*WHAT IS REQUIRED:*
Repeat the records verbatim and leave the pictures out of your copy.

(ENTRIES SHOWN begins)

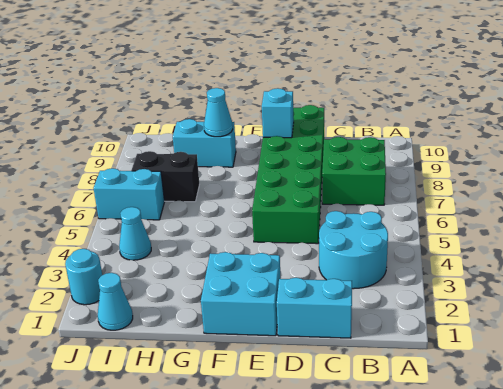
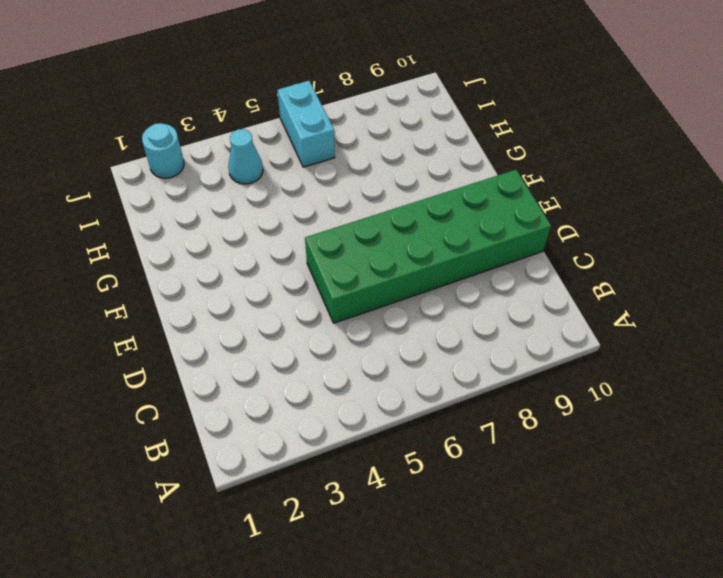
none -> cyan 2x2 round brick [319,211,388,289]
none -> green 2x2 brick [322,137,386,205]
none -> cyan 1x2 brick [277,278,352,338]

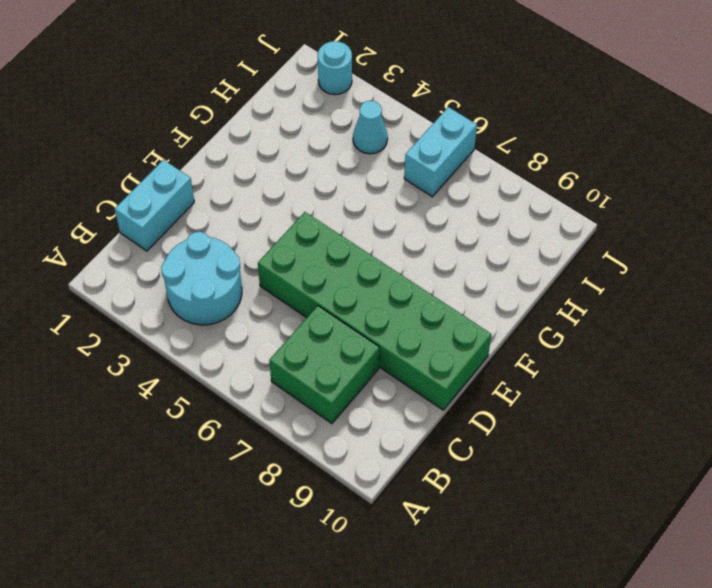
none -> cyan 2x2 brick [201,252,281,336]
none -> cyan 1x2 brick [173,119,236,167]
none -> black 1x2 brick [132,151,199,202]

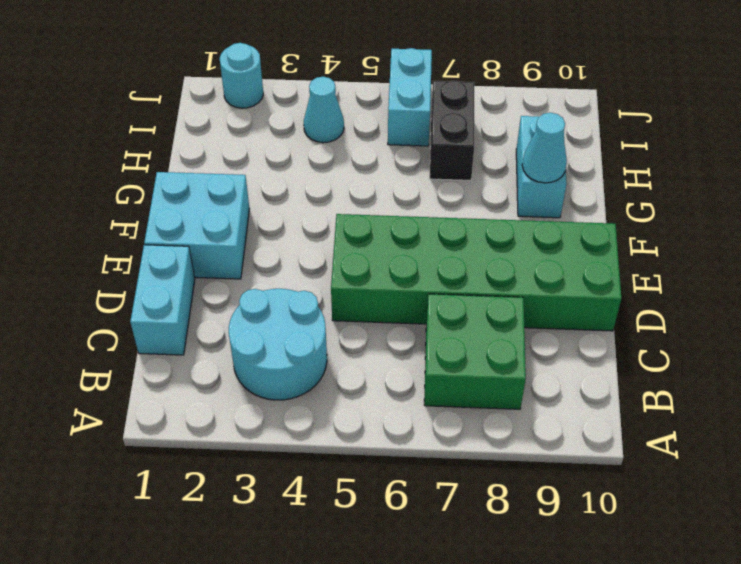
none -> cyan 1x1 cone [98,273,133,330]
none -> cyan 1x1 brick [262,88,294,138]

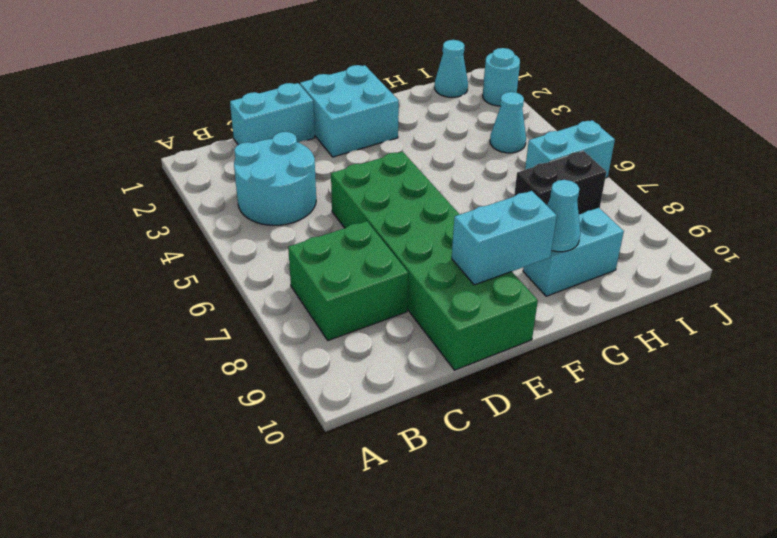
cyan 1x2 brick [452,191,557,285] -> cyan 1x1 brick [262,88,294,138]

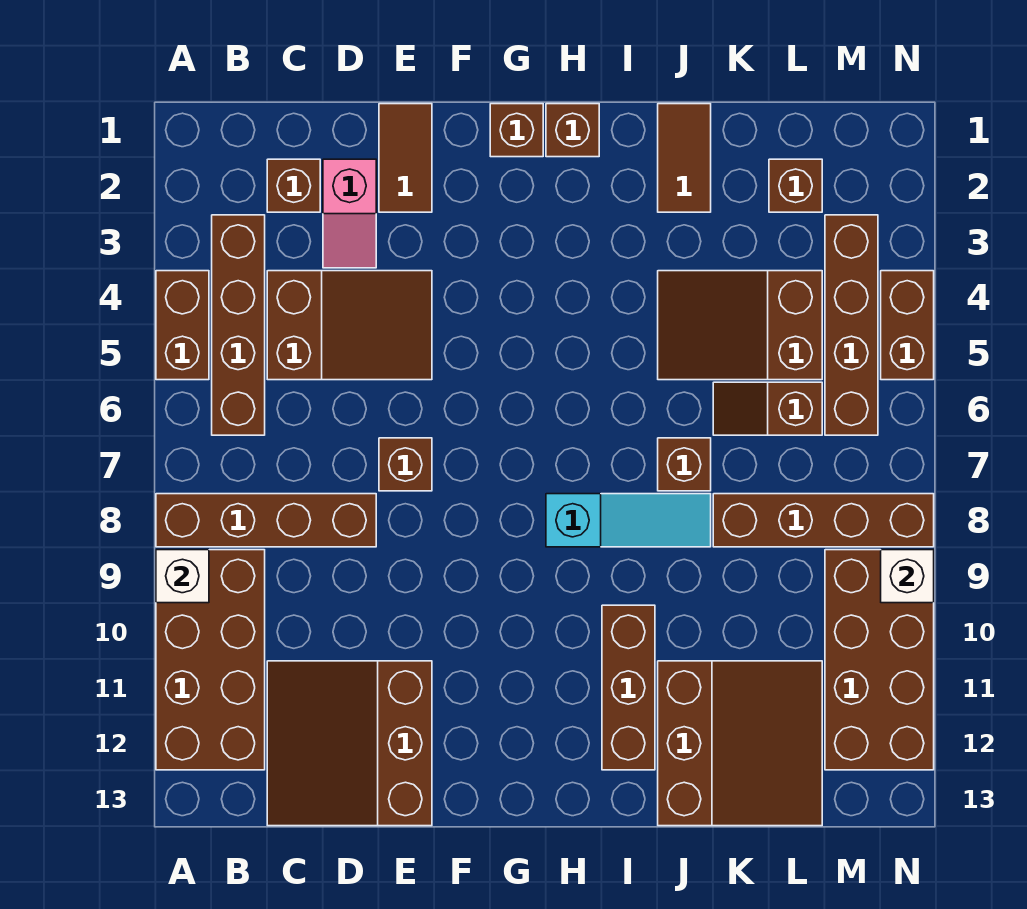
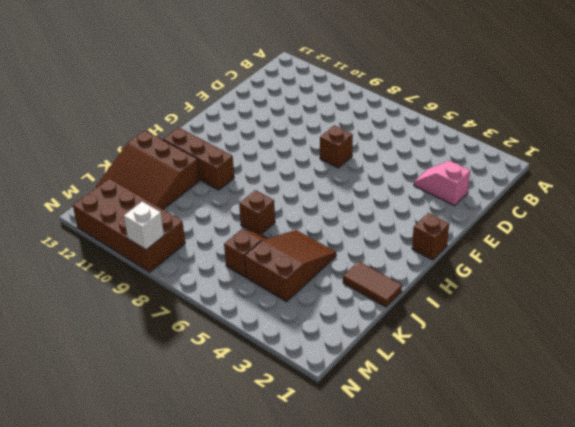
none -> brown 1x2 brick [156,271,209,380]
none -> brown 1x4 brick [156,494,376,547]
none -> brown 2x4 brick [156,550,265,770]

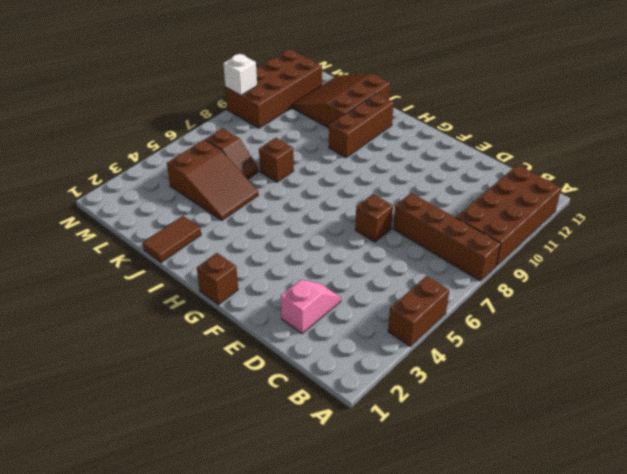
none -> brown 1x4 brick [212,215,265,435]
none -> brown 1x1 brick [267,159,320,212]
none -> brown 2x3 slope [267,271,432,380]

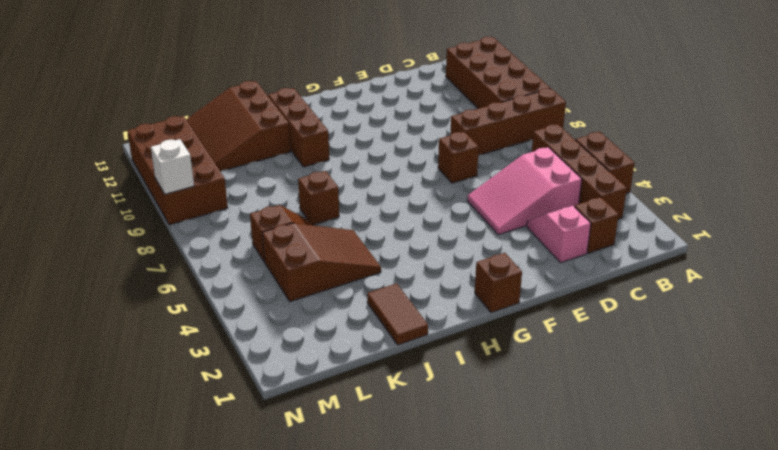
pink 2x3 slope [467,147,582,235] -> brown 2x3 slope [267,271,432,380]
none -> brown 3x3 slope [267,661,432,826]
none -> brown 1x2 tile [379,104,432,212]
none -> brown 1x1 brick [546,104,599,157]

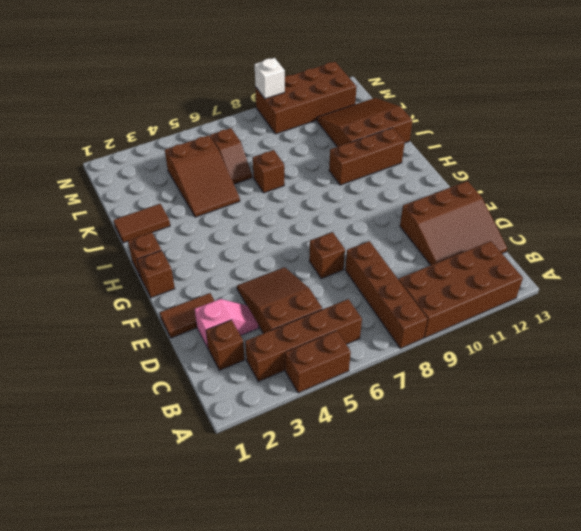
none -> cyan 1x3 slope [546,494,711,547]
none -> brown 1x4 brick [713,494,934,547]
none -> brown 1x1 brick [769,159,822,212]

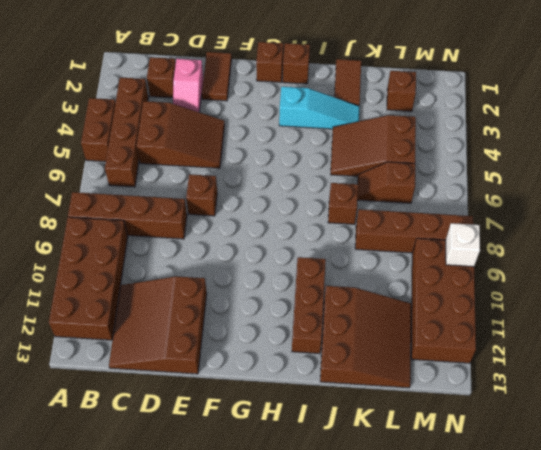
cyan 1x3 slope [279,87,359,129] -> cyan 1x3 slope moved to [546,494,711,547]
none -> brown 1x4 brick [825,215,878,435]
none -> brown 1x2 brick [881,271,934,380]
none -> white 1x1 brick [156,550,209,603]

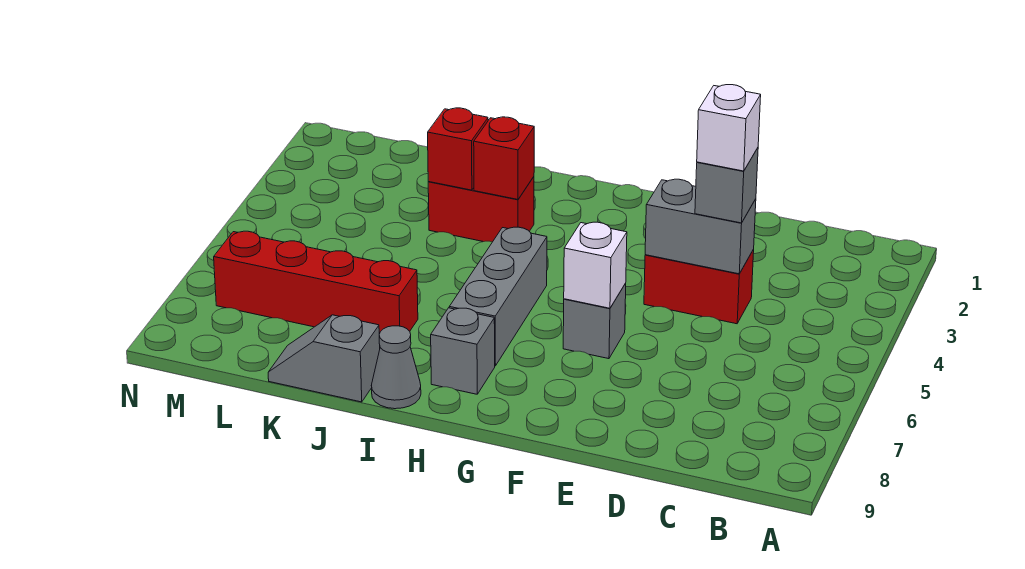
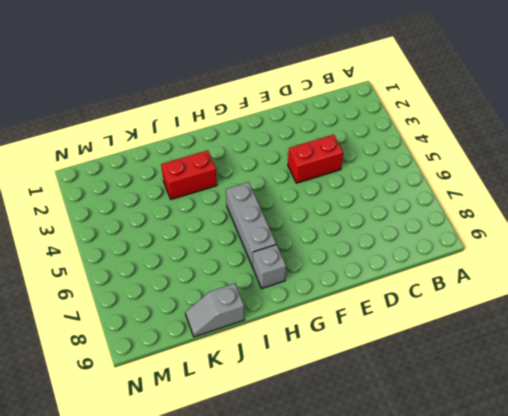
none -> grey 1x1 brick [563,284,626,359]
none -> grey 1x1 cone [371,326,421,409]
none -> red 1x4 brick [214,231,418,334]

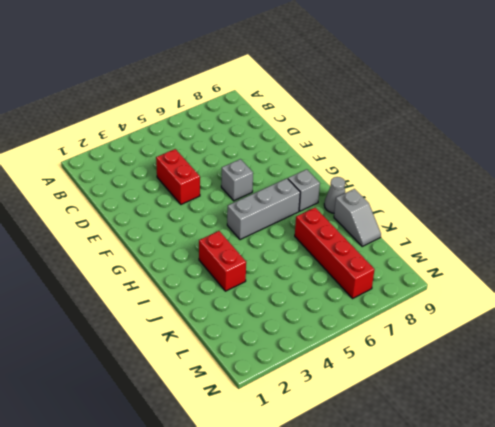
none -> grey 1x2 brick [645,179,756,274]
none -> white 1x1 brick [564,222,627,308]
none -> red 1x1 brick [474,117,534,199]

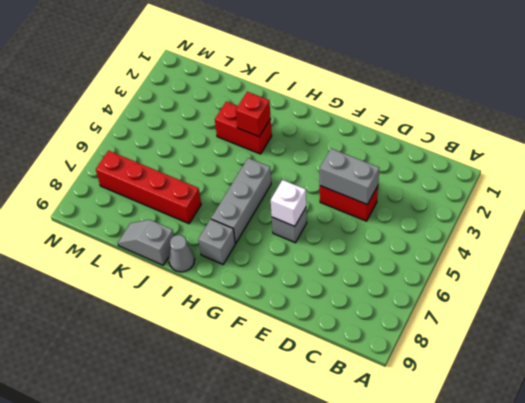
none -> red 1x1 brick [428,108,488,190]
none -> grey 1x1 brick [695,148,758,223]
none -> white 1x1 brick [697,85,761,171]

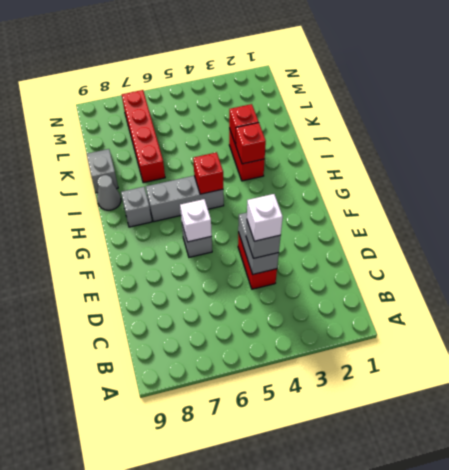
red 1x1 brick [193,152,223,194] -> none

(ENTRIES SHOWN ends)

*RESULT FOR THIS EXERCISE:*
none -> cyan 2x2 round brick [319,211,388,289]
none -> green 2x2 brick [322,137,386,205]
none -> cyan 1x2 brick [277,278,352,338]

none -> cyan 2x2 brick [201,252,281,336]
none -> cyan 1x2 brick [173,119,236,167]
none -> black 1x2 brick [132,151,199,202]

none -> cyan 1x1 cone [98,273,133,330]
none -> cyan 1x1 brick [262,88,294,138]

cyan 1x2 brick [452,191,557,285] -> cyan 1x1 brick [262,88,294,138]

none -> brown 1x2 brick [156,271,209,380]
none -> brown 1x4 brick [156,494,376,547]
none -> brown 2x4 brick [156,550,265,770]

none -> brown 1x4 brick [212,215,265,435]
none -> brown 1x1 brick [267,159,320,212]
none -> brown 2x3 slope [267,271,432,380]

pink 2x3 slope [467,147,582,235] -> brown 2x3 slope [267,271,432,380]
none -> brown 3x3 slope [267,661,432,826]
none -> brown 1x2 tile [379,104,432,212]
none -> brown 1x1 brick [546,104,599,157]

none -> cyan 1x3 slope [546,494,711,547]
none -> brown 1x4 brick [713,494,934,547]
none -> brown 1x1 brick [769,159,822,212]

cyan 1x3 slope [279,87,359,129] -> cyan 1x3 slope moved to [546,494,711,547]
none -> brown 1x4 brick [825,215,878,435]
none -> brown 1x2 brick [881,271,934,380]
none -> white 1x1 brick [156,550,209,603]

none -> grey 1x1 brick [563,284,626,359]
none -> grey 1x1 cone [371,326,421,409]
none -> red 1x4 brick [214,231,418,334]

none -> grey 1x2 brick [645,179,756,274]
none -> white 1x1 brick [564,222,627,308]
none -> red 1x1 brick [474,117,534,199]

none -> red 1x1 brick [428,108,488,190]
none -> grey 1x1 brick [695,148,758,223]
none -> white 1x1 brick [697,85,761,171]

red 1x1 brick [193,152,223,194] -> none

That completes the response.